Task description ->
Each line of the listing that contains the word "VEXT" is to be copied.

Material supplied ->

=-=-=

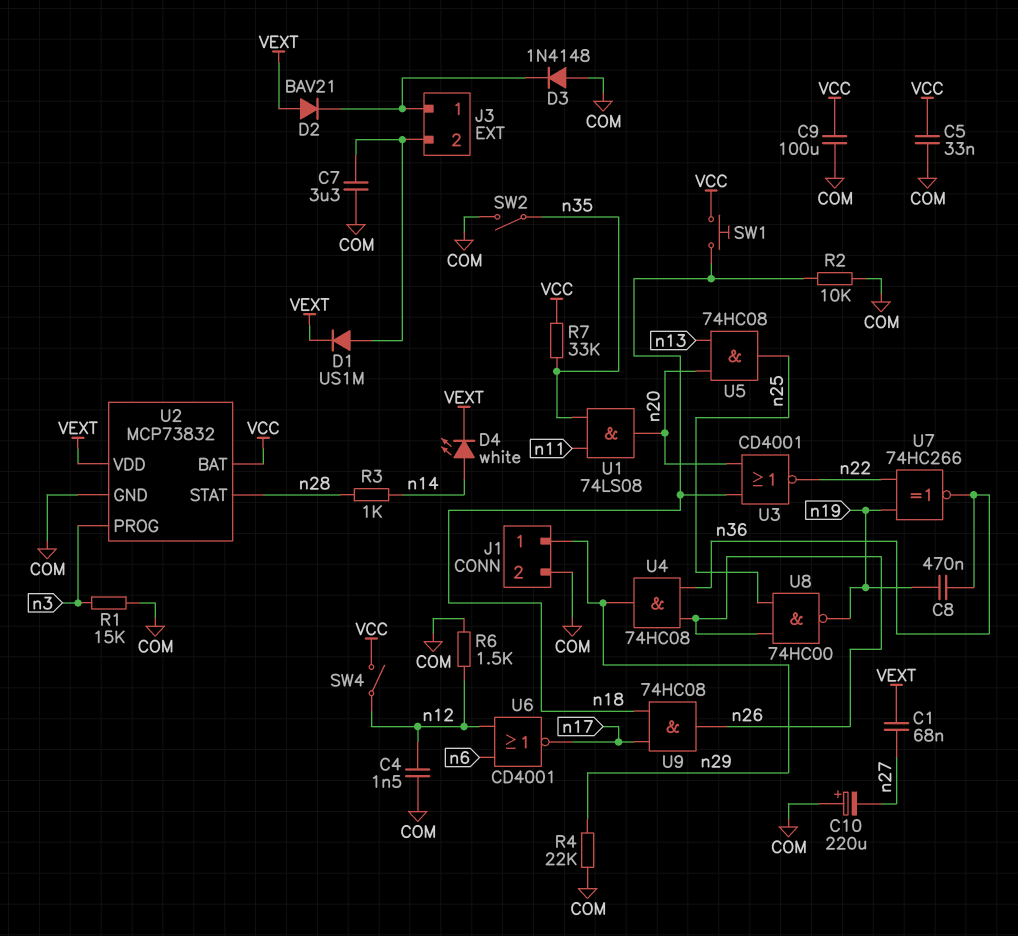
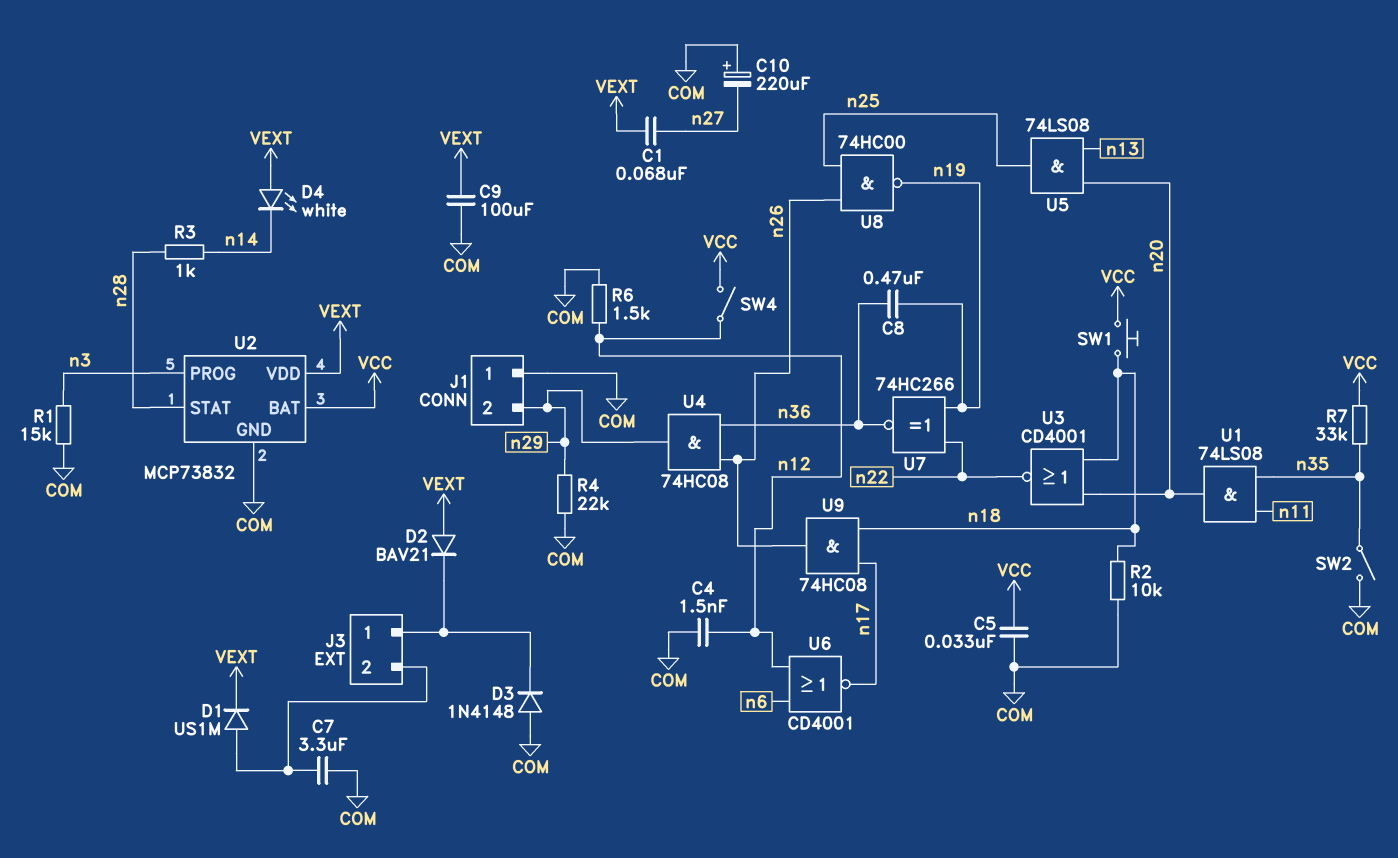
C9: 100uF (COM, VCC) -> 100uF (COM, VEXT)
D4: LED white (A n14, K VEXT) -> LED white (A VEXT, K n14)
J1 pin 1: n29 -> COM
J1 pin 2: COM -> n29
U5: AND 74HC08 (in n13, in n20, out n25) -> AND 74LS08 (in n13, in n20, out n25)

=-=-=

Answer box ->
C9: 100uF (COM, VCC) -> 100uF (COM, VEXT)
D4: LED white (A n14, K VEXT) -> LED white (A VEXT, K n14)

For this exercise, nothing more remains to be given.